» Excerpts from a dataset
--------------------------------

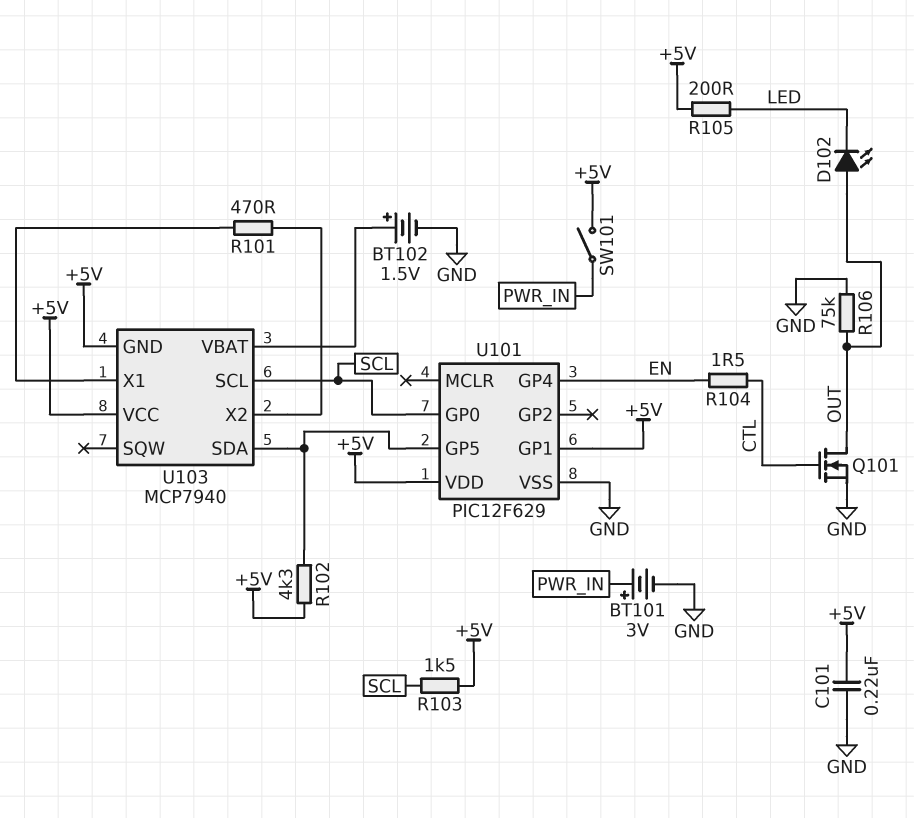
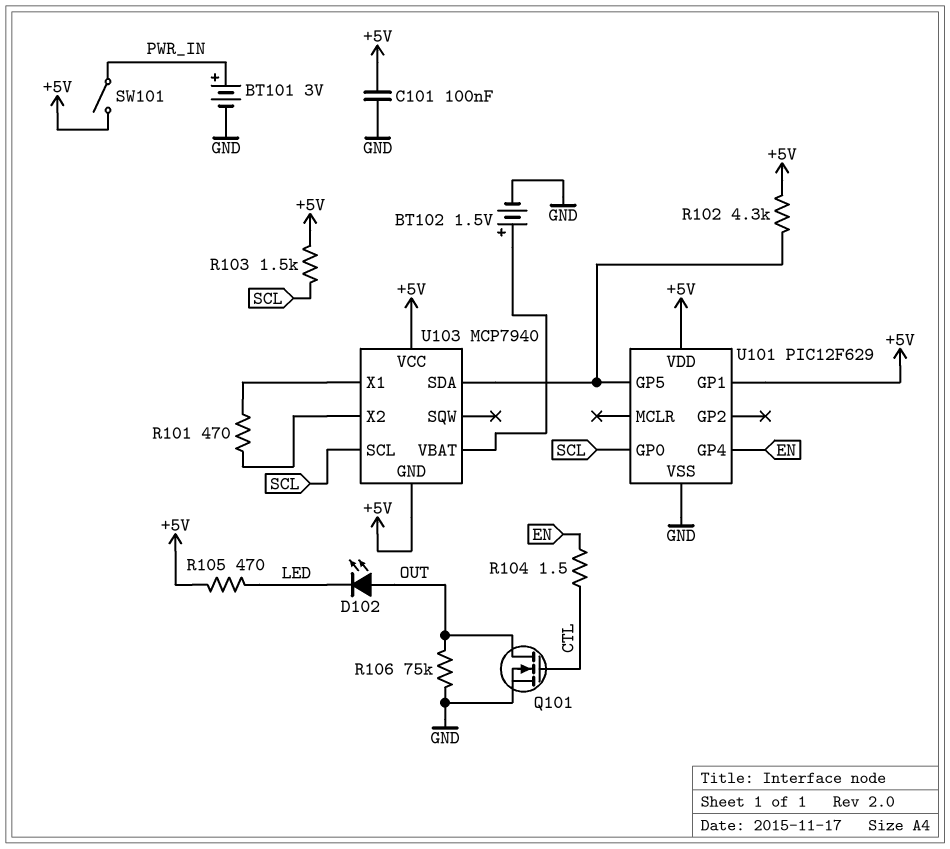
C101: 220nF (+5V, GND) -> 100nF (+5V, GND)
R105: 200 (+5V, LED) -> 470 (+5V, LED)

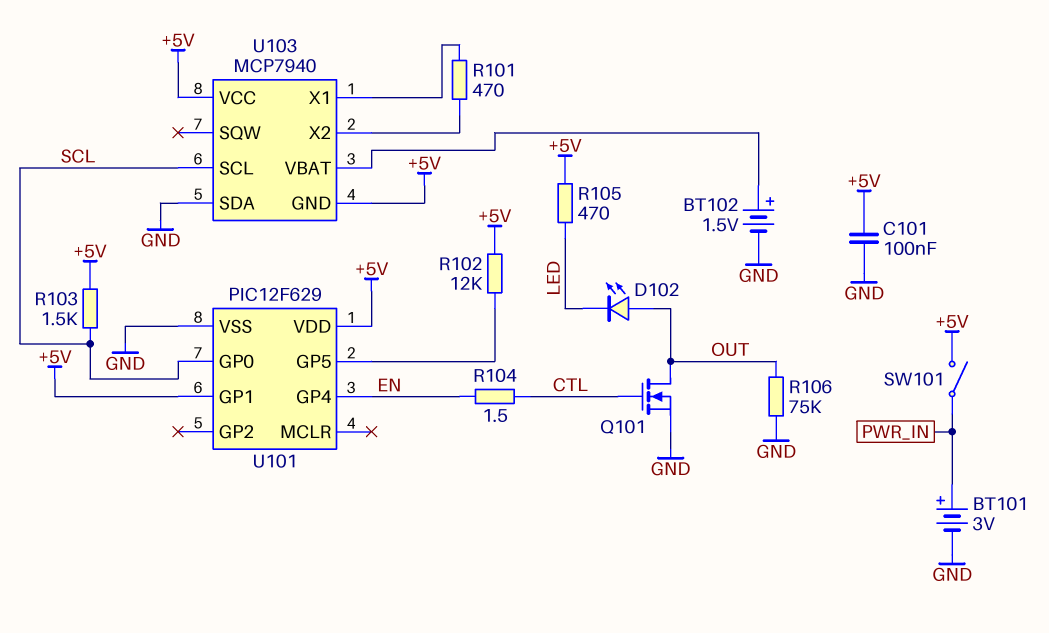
R102: 4.3k (+5V, U101/GP5) -> 12k (+5V, U101/GP5)
U103 pin SDA: U101/GP5 -> GND

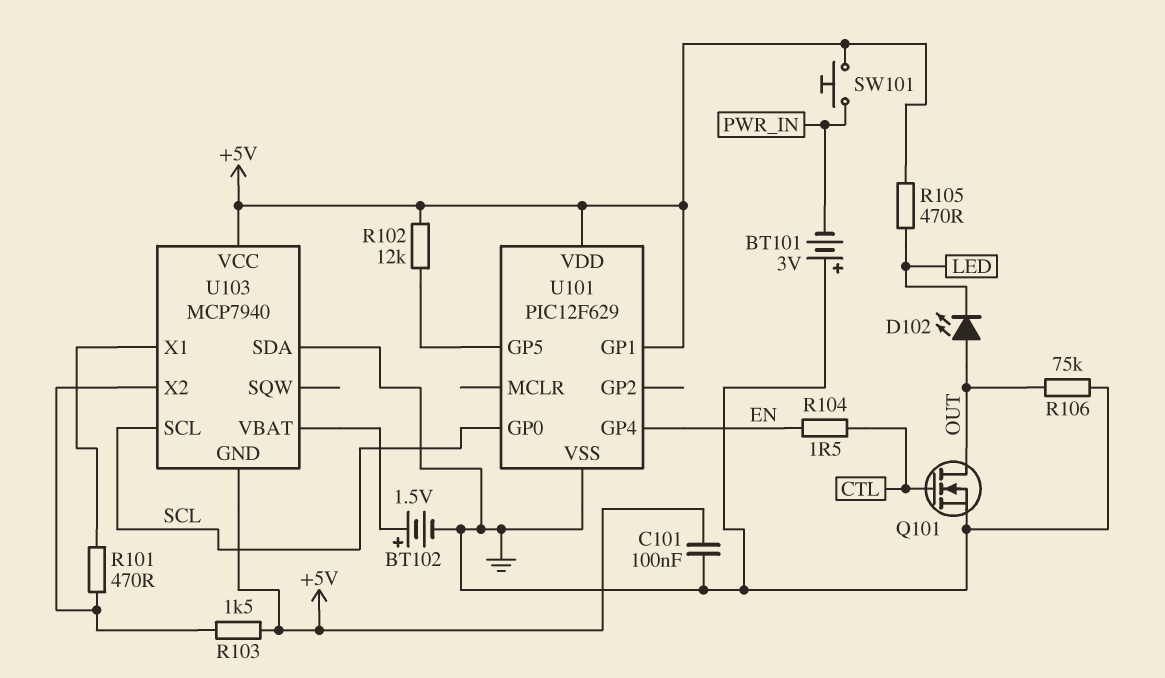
BT101: 3V (plus PWR_IN, minus GND) -> 3V (plus GND, minus PWR_IN)
R103: 1.5k (+5V, SCL) -> 1.5k (+5V, U103/X2)
SW101: switch (+5V, PWR_IN) -> button (+5V, PWR_IN)

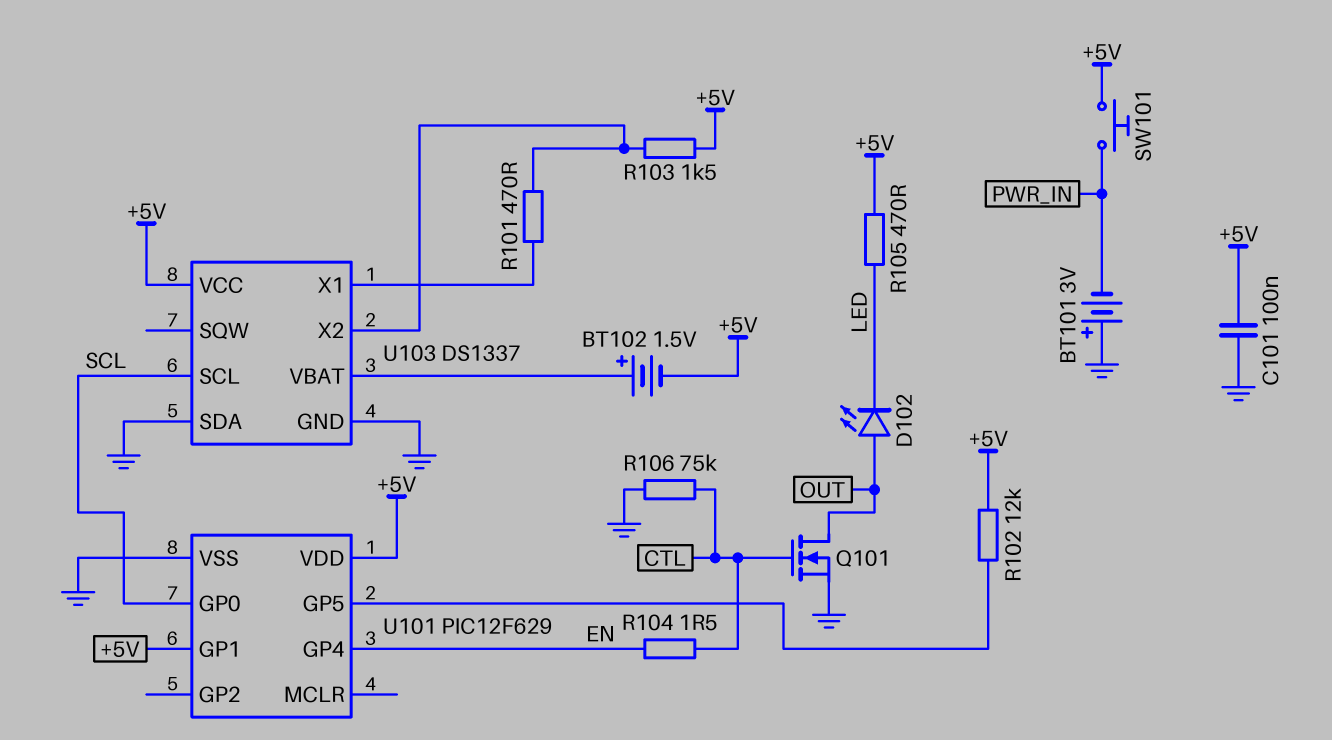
BT102: 1.5V (plus U103/VBAT, minus GND) -> 1.5V (plus U103/VBAT, minus +5V)
R106: 75k (GND, OUT) -> 75k (CTL, GND)
U103: MCP7940 -> DS1337
U103 pin GND: +5V -> GND

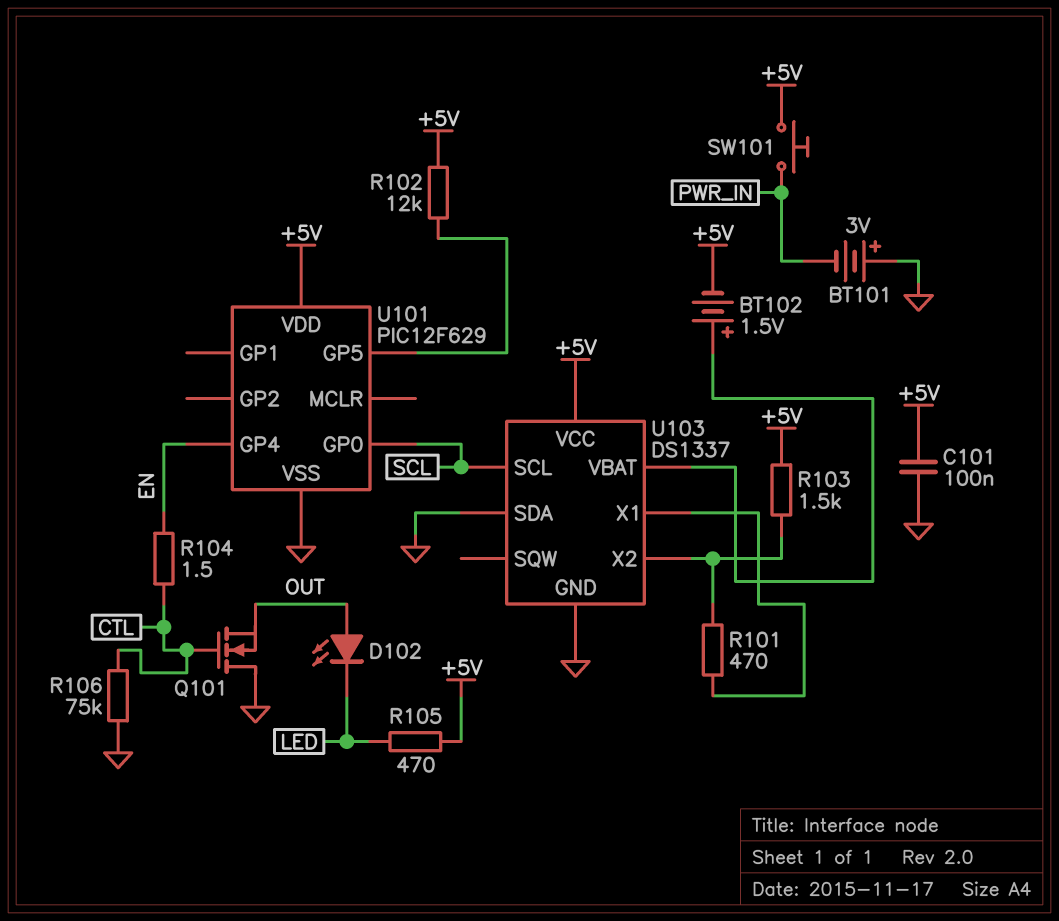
Q101: NMOS (G CTL, D OUT, S GND) -> NMOS (G CTL, D GND, S OUT)
U101 pin GP1: +5V -> none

--------------------------------

» Exercise directions
Full copy, no pictures: write out each line of the data exactly as it stands.

» Answer area
C101: 220nF (+5V, GND) -> 100nF (+5V, GND)
R105: 200 (+5V, LED) -> 470 (+5V, LED)

R102: 4.3k (+5V, U101/GP5) -> 12k (+5V, U101/GP5)
U103 pin SDA: U101/GP5 -> GND

BT101: 3V (plus PWR_IN, minus GND) -> 3V (plus GND, minus PWR_IN)
R103: 1.5k (+5V, SCL) -> 1.5k (+5V, U103/X2)
SW101: switch (+5V, PWR_IN) -> button (+5V, PWR_IN)

BT102: 1.5V (plus U103/VBAT, minus GND) -> 1.5V (plus U103/VBAT, minus +5V)
R106: 75k (GND, OUT) -> 75k (CTL, GND)
U103: MCP7940 -> DS1337
U103 pin GND: +5V -> GND

Q101: NMOS (G CTL, D OUT, S GND) -> NMOS (G CTL, D GND, S OUT)
U101 pin GP1: +5V -> none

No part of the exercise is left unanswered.